------ STORED DATA

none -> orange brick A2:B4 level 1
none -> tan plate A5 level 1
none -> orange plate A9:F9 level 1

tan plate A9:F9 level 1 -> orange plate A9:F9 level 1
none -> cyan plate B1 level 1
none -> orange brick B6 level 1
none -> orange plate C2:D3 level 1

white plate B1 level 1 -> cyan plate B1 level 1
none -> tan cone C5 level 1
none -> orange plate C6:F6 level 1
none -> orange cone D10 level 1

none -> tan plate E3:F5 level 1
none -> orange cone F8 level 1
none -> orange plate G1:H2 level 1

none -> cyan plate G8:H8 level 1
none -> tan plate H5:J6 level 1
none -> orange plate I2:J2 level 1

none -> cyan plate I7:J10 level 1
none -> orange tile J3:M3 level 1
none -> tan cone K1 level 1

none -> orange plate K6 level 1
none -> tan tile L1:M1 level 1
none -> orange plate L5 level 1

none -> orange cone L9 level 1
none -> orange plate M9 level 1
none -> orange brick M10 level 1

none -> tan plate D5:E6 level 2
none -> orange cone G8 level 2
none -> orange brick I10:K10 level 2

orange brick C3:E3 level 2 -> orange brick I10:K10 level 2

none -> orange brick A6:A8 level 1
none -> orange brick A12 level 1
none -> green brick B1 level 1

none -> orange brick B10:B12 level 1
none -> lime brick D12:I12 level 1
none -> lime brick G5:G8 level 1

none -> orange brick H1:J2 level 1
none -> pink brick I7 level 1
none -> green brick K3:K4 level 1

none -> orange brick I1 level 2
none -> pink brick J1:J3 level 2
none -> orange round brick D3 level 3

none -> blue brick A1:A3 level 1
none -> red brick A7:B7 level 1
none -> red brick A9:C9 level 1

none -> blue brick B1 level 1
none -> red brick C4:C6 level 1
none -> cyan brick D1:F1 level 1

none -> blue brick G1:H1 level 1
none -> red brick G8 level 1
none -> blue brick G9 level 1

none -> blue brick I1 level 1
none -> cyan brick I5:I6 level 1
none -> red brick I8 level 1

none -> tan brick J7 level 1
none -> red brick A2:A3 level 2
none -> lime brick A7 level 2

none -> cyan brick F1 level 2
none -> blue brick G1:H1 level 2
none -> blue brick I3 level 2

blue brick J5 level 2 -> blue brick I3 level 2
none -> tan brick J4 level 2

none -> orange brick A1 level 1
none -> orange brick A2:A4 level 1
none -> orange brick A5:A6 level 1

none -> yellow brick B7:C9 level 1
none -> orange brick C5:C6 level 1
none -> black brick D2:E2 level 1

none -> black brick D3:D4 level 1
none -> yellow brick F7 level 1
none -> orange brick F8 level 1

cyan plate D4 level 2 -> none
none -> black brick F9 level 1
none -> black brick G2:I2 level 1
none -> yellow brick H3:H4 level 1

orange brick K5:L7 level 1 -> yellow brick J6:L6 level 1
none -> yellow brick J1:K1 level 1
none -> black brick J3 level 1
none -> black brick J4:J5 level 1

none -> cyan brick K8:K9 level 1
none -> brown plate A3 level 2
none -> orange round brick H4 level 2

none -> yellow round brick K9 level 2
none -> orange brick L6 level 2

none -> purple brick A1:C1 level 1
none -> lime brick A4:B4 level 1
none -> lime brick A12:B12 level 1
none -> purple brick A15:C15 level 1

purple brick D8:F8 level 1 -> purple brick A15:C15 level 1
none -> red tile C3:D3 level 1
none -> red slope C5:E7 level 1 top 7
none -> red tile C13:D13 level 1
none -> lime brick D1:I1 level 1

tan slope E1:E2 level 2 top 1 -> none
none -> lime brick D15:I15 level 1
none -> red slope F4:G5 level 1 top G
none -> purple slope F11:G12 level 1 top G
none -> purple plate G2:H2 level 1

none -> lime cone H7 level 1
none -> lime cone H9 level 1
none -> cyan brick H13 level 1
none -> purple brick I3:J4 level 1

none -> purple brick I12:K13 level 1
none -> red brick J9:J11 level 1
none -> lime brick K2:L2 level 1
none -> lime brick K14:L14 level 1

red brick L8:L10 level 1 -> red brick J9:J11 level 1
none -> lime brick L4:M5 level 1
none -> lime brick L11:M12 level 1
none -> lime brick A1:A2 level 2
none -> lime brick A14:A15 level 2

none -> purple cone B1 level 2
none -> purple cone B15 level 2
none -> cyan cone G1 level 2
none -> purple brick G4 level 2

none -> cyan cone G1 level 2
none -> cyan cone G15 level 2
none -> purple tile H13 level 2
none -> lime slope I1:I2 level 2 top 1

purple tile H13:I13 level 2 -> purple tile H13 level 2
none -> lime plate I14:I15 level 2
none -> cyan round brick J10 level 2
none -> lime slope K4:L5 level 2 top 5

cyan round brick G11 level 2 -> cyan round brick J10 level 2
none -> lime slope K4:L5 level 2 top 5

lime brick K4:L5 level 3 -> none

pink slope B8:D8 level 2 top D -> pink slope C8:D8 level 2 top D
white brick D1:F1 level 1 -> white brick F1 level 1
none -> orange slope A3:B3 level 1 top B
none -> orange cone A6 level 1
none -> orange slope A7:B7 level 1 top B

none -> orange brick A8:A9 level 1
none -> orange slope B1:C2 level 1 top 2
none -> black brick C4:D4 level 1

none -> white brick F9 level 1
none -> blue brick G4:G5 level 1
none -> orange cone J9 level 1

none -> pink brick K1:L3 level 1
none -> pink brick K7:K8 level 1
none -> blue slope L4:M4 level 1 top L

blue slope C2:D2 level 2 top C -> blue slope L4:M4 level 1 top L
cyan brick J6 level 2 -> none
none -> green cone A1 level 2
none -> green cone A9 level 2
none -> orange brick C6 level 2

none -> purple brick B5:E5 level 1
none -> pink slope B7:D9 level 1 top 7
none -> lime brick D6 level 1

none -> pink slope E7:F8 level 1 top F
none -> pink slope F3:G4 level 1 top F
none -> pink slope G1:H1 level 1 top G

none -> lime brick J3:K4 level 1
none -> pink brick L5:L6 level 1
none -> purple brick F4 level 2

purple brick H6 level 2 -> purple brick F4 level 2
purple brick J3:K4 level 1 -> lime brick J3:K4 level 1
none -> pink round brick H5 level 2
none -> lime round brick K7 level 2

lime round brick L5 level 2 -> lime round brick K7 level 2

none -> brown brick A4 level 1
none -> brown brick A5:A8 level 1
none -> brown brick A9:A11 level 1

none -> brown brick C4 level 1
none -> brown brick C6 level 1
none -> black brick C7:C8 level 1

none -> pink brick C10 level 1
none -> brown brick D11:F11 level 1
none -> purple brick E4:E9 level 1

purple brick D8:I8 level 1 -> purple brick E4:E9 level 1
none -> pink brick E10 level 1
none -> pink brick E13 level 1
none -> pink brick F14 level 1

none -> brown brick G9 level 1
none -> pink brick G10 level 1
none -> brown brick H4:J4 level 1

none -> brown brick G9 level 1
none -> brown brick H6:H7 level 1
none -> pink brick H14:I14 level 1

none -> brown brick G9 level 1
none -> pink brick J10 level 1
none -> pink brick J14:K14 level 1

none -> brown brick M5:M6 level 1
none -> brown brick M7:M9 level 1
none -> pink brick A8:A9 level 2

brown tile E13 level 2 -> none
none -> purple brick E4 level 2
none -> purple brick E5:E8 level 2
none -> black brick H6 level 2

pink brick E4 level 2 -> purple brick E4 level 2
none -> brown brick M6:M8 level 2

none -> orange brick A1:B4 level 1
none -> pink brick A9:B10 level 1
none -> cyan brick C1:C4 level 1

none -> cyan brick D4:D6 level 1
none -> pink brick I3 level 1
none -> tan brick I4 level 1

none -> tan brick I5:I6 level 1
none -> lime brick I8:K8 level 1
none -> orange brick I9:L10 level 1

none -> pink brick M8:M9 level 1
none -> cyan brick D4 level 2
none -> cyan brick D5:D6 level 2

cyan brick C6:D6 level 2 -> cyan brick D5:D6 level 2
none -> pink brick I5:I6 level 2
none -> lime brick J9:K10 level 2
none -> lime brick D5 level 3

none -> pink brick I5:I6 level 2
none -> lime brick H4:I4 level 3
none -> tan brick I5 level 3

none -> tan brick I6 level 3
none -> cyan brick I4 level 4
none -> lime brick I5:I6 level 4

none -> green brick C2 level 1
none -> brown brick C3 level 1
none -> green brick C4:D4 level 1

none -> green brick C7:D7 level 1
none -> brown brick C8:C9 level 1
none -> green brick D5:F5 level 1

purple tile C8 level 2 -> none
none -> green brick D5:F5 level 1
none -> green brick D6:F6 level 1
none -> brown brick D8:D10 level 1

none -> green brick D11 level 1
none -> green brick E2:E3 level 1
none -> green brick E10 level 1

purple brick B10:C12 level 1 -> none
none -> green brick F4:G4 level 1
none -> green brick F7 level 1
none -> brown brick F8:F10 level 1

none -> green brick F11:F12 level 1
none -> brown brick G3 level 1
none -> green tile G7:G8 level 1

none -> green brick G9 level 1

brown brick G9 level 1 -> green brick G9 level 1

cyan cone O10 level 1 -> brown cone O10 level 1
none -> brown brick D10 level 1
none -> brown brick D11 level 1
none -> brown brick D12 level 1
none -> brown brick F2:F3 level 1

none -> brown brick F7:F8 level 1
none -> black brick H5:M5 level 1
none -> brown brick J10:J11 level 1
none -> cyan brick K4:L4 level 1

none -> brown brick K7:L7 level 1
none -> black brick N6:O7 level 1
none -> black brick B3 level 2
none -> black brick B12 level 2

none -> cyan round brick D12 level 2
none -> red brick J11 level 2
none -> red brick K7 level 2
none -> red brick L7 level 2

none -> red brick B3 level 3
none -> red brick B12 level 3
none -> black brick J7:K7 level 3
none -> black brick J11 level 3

------------

TASK ITEM → In the listing above, find the line with "none -> tan brick J4 level 2" and the line with "purple brick D8:F8"; output exactly those lines and all lines between them.

ANSWER TO THIS PROBLEM →
none -> tan brick J4 level 2

none -> orange brick A1 level 1
none -> orange brick A2:A4 level 1
none -> orange brick A5:A6 level 1

none -> yellow brick B7:C9 level 1
none -> orange brick C5:C6 level 1
none -> black brick D2:E2 level 1

none -> black brick D3:D4 level 1
none -> yellow brick F7 level 1
none -> orange brick F8 level 1

cyan plate D4 level 2 -> none
none -> black brick F9 level 1
none -> black brick G2:I2 level 1
none -> yellow brick H3:H4 level 1

orange brick K5:L7 level 1 -> yellow brick J6:L6 level 1
none -> yellow brick J1:K1 level 1
none -> black brick J3 level 1
none -> black brick J4:J5 level 1

none -> cyan brick K8:K9 level 1
none -> brown plate A3 level 2
none -> orange round brick H4 level 2

none -> yellow round brick K9 level 2
none -> orange brick L6 level 2

none -> purple brick A1:C1 level 1
none -> lime brick A4:B4 level 1
none -> lime brick A12:B12 level 1
none -> purple brick A15:C15 level 1

purple brick D8:F8 level 1 -> purple brick A15:C15 level 1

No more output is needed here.